=== WORK REQUEST ===
Retype every record exactly. Skip the images.

=== THE DATA ===
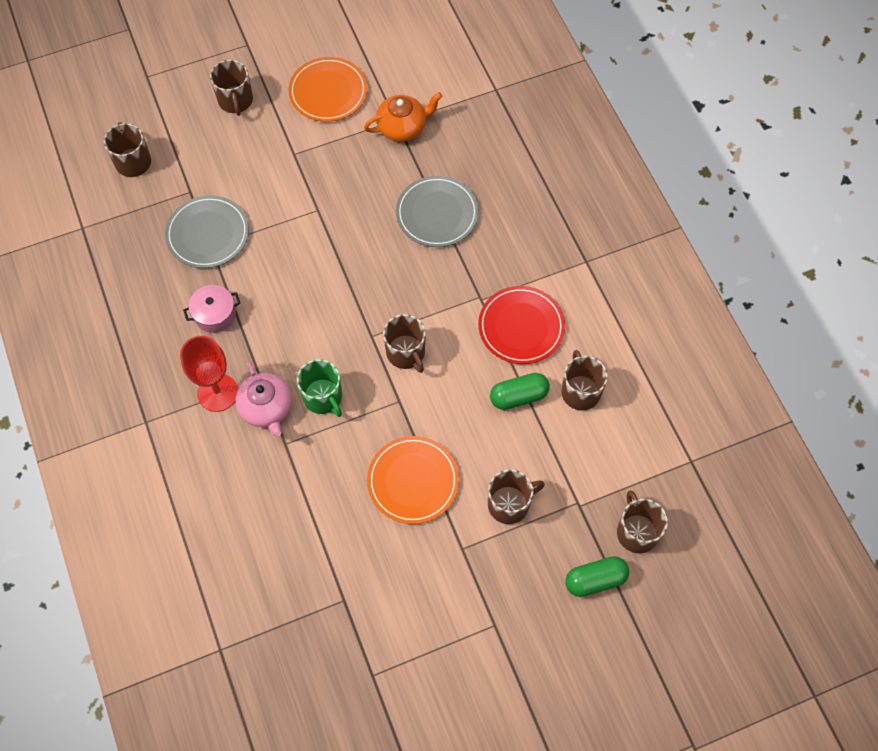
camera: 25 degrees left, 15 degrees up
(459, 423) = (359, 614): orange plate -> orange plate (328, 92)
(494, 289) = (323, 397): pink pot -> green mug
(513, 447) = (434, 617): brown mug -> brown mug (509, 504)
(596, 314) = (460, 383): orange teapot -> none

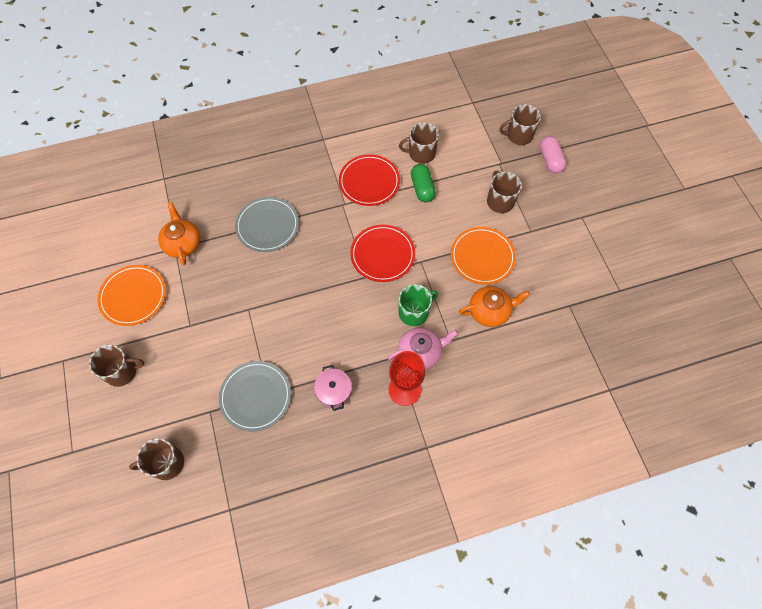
camera: 85 degrees left, 0 degrees up
(329, 492) = (490, 311): none -> orange teapot
(406, 353) = (382, 254): brown mug -> red plate
(595, 580) = (550, 160): green capsule -> pink capsule

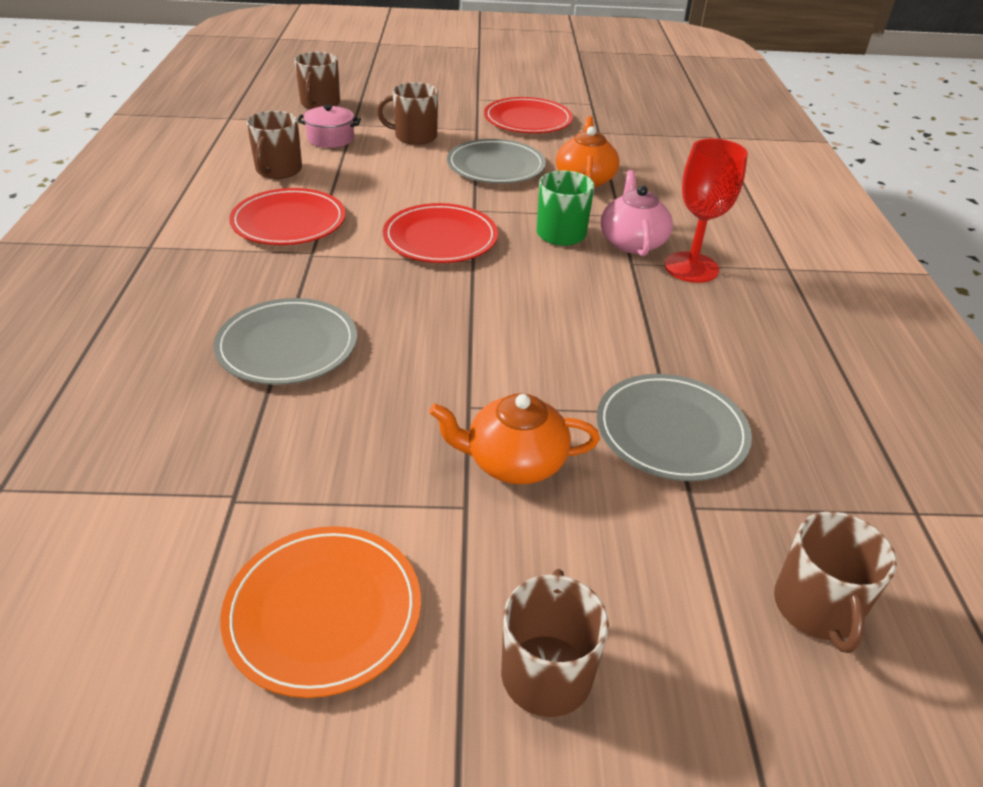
camera: 75 degrees left, 25 degrees down
(183, 243) = (231, 483): orange teapot -> orange teapot (514, 461)
(334, 391) = (680, 334): pink pot -> pink pot (330, 139)
(422, 188) = (344, 182): green capsule -> none
(482, 257) = (496, 166): orange plate -> grey plate
(550, 160) = (378, 96): pink capsule -> none
(564, 256) = (527, 120): none -> red plate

=== TASK RESPONSE ===
camera: 25 degrees left, 15 degrees up
(459, 423) = (359, 614): orange plate -> orange plate (328, 92)
(494, 289) = (323, 397): pink pot -> green mug
(513, 447) = (434, 617): brown mug -> brown mug (509, 504)
(596, 314) = (460, 383): orange teapot -> none

camera: 85 degrees left, 0 degrees up
(329, 492) = (490, 311): none -> orange teapot
(406, 353) = (382, 254): brown mug -> red plate
(595, 580) = (550, 160): green capsule -> pink capsule

camera: 75 degrees left, 25 degrees down
(183, 243) = (231, 483): orange teapot -> orange teapot (514, 461)
(334, 391) = (680, 334): pink pot -> pink pot (330, 139)
(422, 188) = (344, 182): green capsule -> none
(482, 257) = (496, 166): orange plate -> grey plate
(550, 160) = (378, 96): pink capsule -> none
(564, 256) = (527, 120): none -> red plate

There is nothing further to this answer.